**GEGEVENSREGELS**
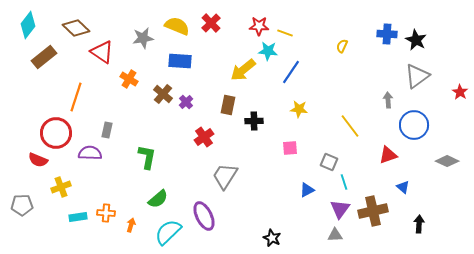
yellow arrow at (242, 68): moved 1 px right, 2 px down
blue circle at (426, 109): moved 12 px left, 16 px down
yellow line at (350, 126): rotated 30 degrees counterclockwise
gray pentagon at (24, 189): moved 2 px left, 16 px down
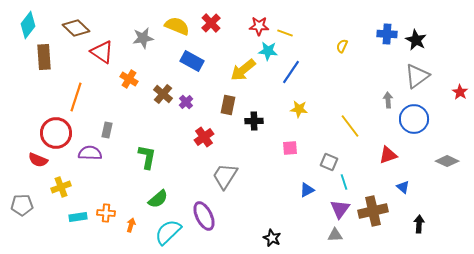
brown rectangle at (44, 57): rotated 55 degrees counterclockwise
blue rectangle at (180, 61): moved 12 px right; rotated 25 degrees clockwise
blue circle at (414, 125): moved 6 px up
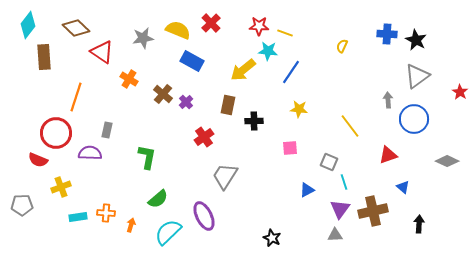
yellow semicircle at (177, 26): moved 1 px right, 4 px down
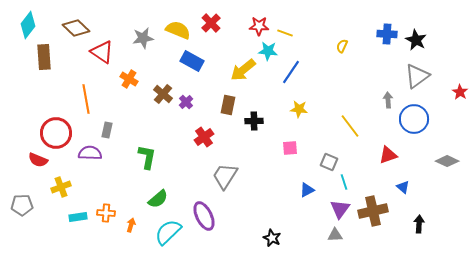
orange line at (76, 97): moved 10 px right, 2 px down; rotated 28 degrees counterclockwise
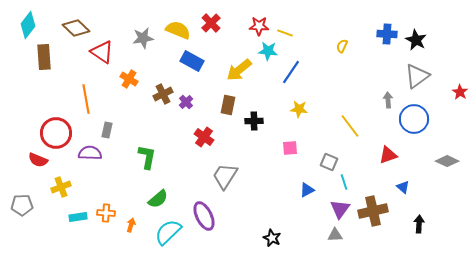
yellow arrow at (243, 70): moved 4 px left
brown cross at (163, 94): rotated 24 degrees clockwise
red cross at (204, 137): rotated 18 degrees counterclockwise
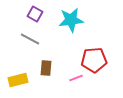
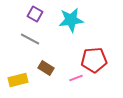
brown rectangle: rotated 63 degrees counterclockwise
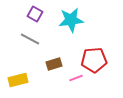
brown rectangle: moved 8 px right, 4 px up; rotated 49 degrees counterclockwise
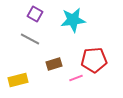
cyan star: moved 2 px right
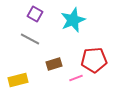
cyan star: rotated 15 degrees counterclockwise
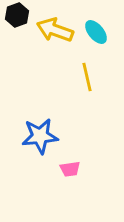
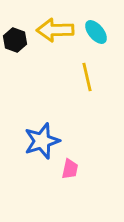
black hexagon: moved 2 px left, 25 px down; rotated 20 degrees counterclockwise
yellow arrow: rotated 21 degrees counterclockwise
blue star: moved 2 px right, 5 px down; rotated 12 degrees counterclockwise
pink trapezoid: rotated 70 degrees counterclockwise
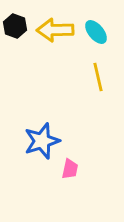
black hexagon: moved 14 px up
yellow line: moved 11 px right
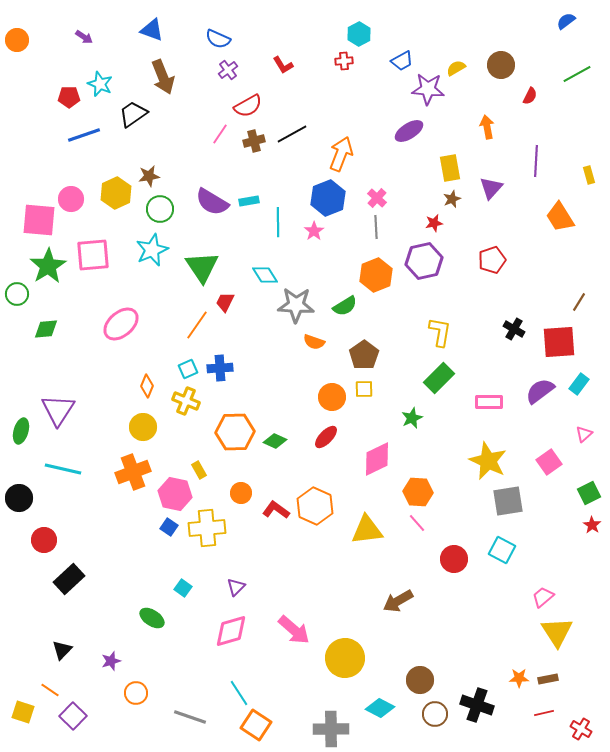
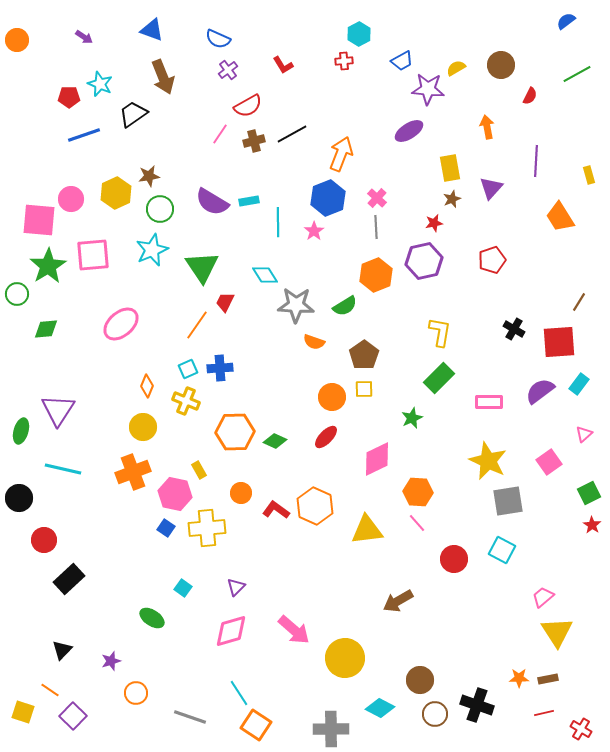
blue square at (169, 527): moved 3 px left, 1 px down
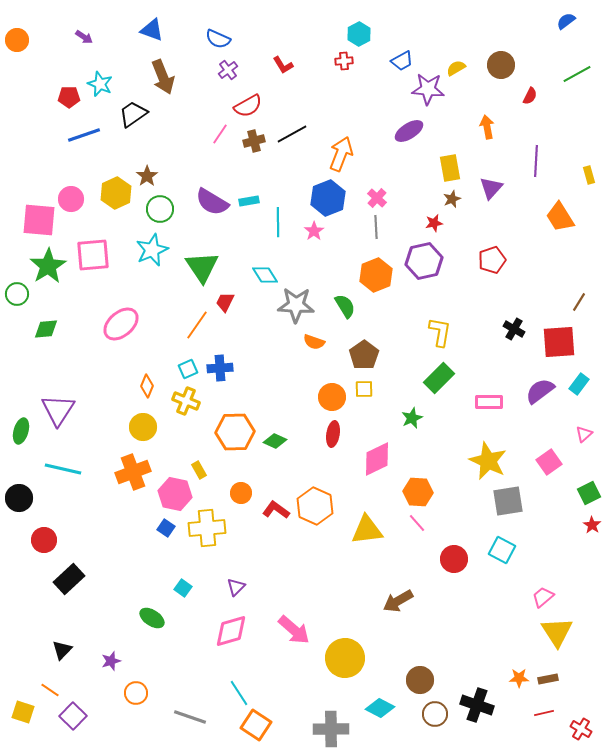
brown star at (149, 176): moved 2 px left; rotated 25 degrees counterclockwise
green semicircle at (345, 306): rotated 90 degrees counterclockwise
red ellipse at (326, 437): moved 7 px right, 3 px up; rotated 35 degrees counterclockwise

**OPDRACHT EN EISEN**
Neem alle regels uit de records hierboven woord voor woord over, maar laat de afbeeldingen weg.

**RESULTAAT OEFENING**
yellow arrow at (242, 68): moved 1 px right, 2 px down
blue circle at (426, 109): moved 12 px left, 16 px down
yellow line at (350, 126): rotated 30 degrees counterclockwise
gray pentagon at (24, 189): moved 2 px left, 16 px down
brown rectangle at (44, 57): rotated 55 degrees counterclockwise
blue rectangle at (180, 61): moved 12 px right; rotated 25 degrees clockwise
blue circle at (414, 125): moved 6 px up
yellow semicircle at (177, 26): moved 1 px right, 4 px down
orange line at (76, 97): moved 10 px right, 2 px down; rotated 28 degrees counterclockwise
yellow arrow at (243, 70): moved 4 px left
brown cross at (163, 94): rotated 24 degrees clockwise
red cross at (204, 137): rotated 18 degrees counterclockwise
brown rectangle: rotated 63 degrees counterclockwise
brown rectangle: moved 8 px right, 4 px up; rotated 49 degrees counterclockwise
cyan star: moved 2 px right
cyan star: rotated 15 degrees counterclockwise
black hexagon: moved 2 px left, 25 px down; rotated 20 degrees counterclockwise
yellow arrow: rotated 21 degrees counterclockwise
blue star: moved 2 px right, 5 px down; rotated 12 degrees counterclockwise
pink trapezoid: rotated 70 degrees counterclockwise
black hexagon: moved 14 px up
yellow line: moved 11 px right
blue square at (169, 527): moved 3 px left, 1 px down
brown star at (149, 176): moved 2 px left; rotated 25 degrees counterclockwise
green semicircle at (345, 306): rotated 90 degrees counterclockwise
red ellipse at (326, 437): moved 7 px right, 3 px up; rotated 35 degrees counterclockwise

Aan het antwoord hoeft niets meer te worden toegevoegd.